▶ **Exercise instructions**
Which lines in the records below contain the word "none"? Copy each one.

[[ Exercise material open ]]

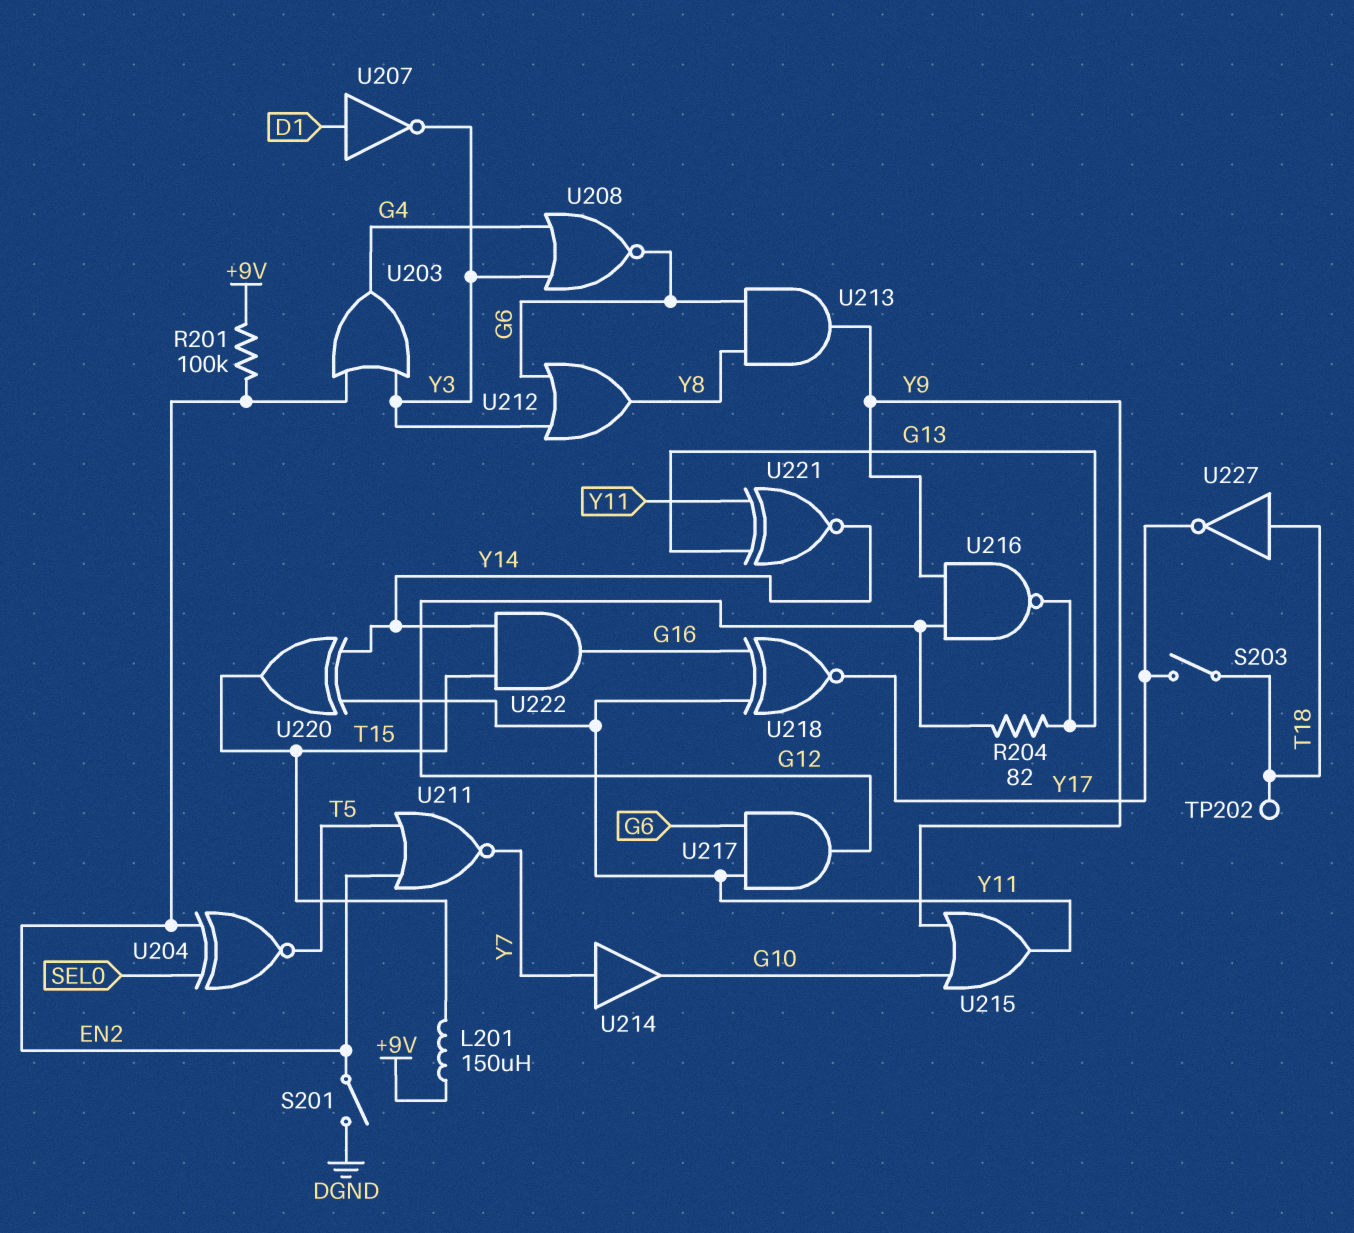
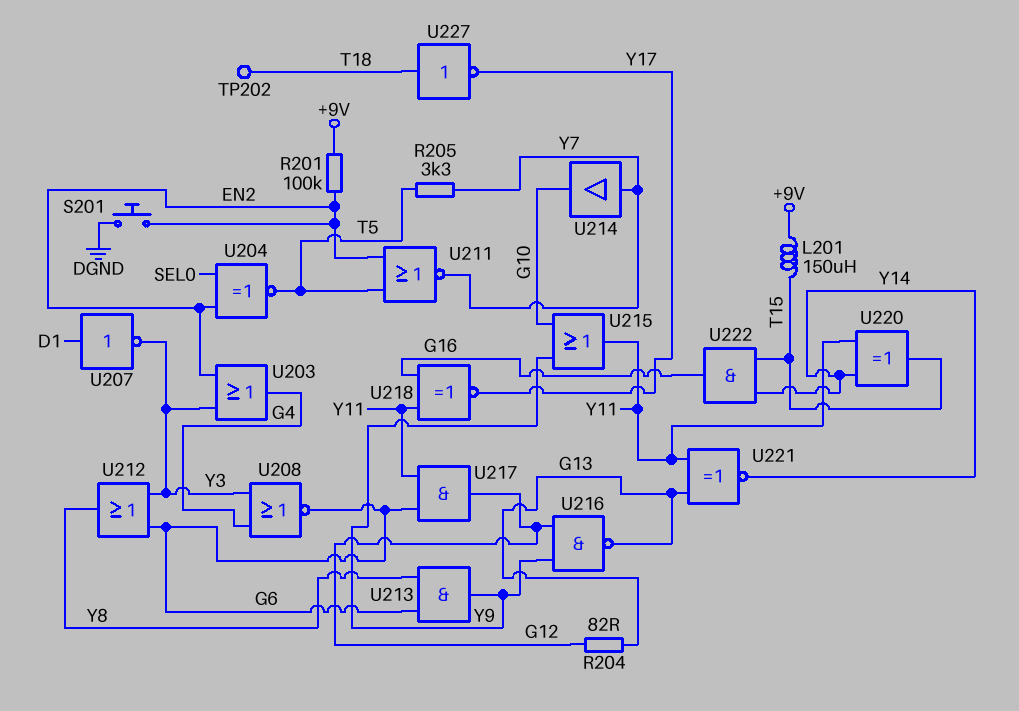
R205: none -> 3.3k (T5, Y7)
S201: switch (DGND, EN2) -> button (DGND, EN2)
S203: switch (T18, Y17) -> none

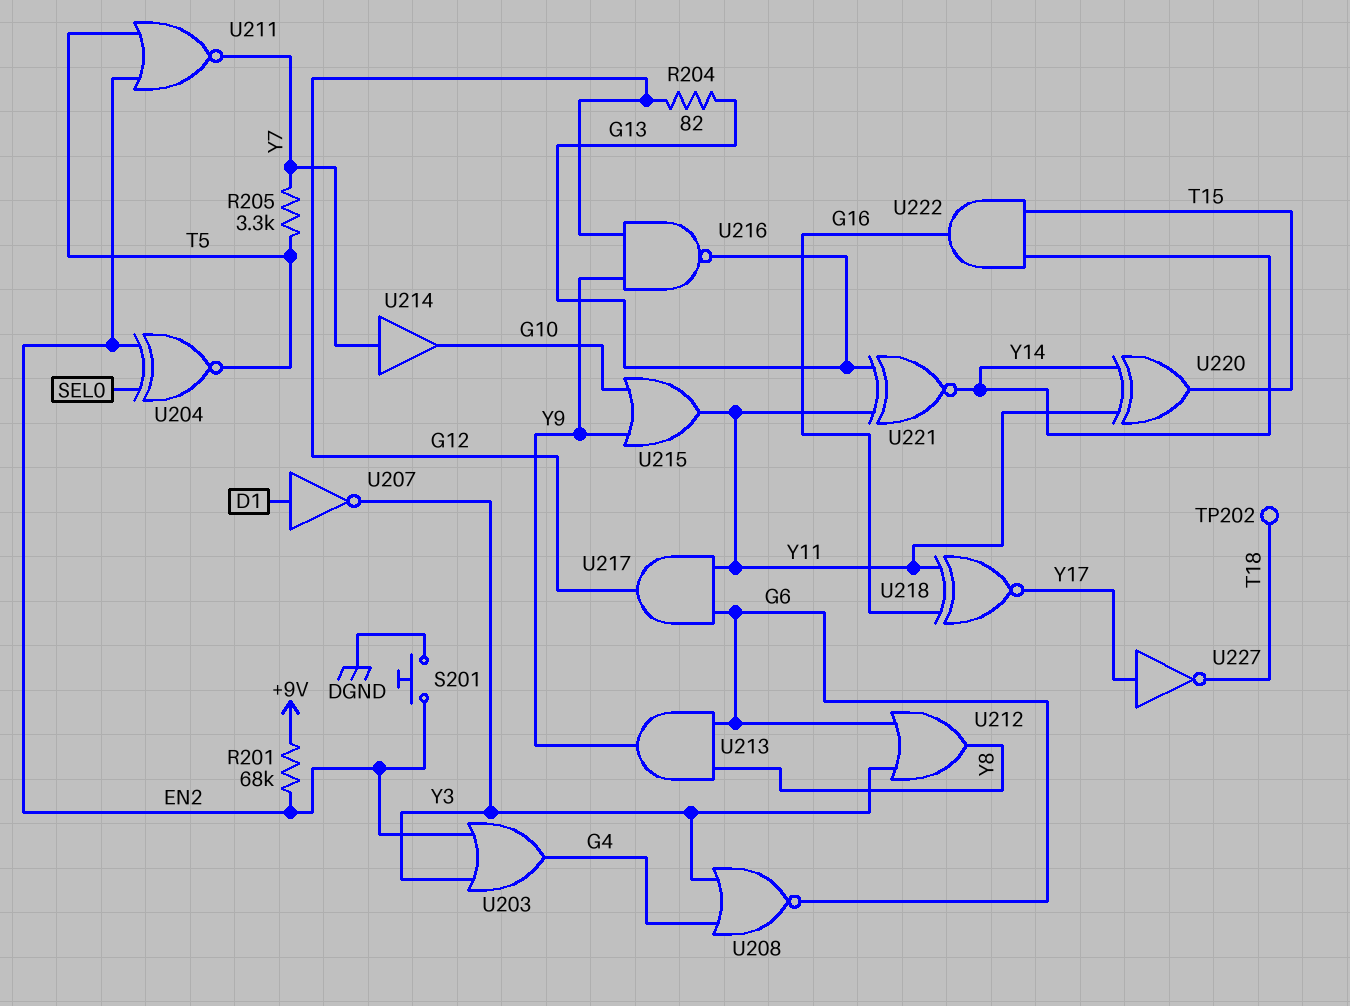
L201: 150uH (+9V, T15) -> none
R201: 100k (+9V, EN2) -> 68k (+9V, EN2)
U227: NOT (in T18, out Y17) -> NOT (in Y17, out T18)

[[ Exercise material closed ]]

▶ **Exercise answer**
R205: none -> 3.3k (T5, Y7)
S203: switch (T18, Y17) -> none
L201: 150uH (+9V, T15) -> none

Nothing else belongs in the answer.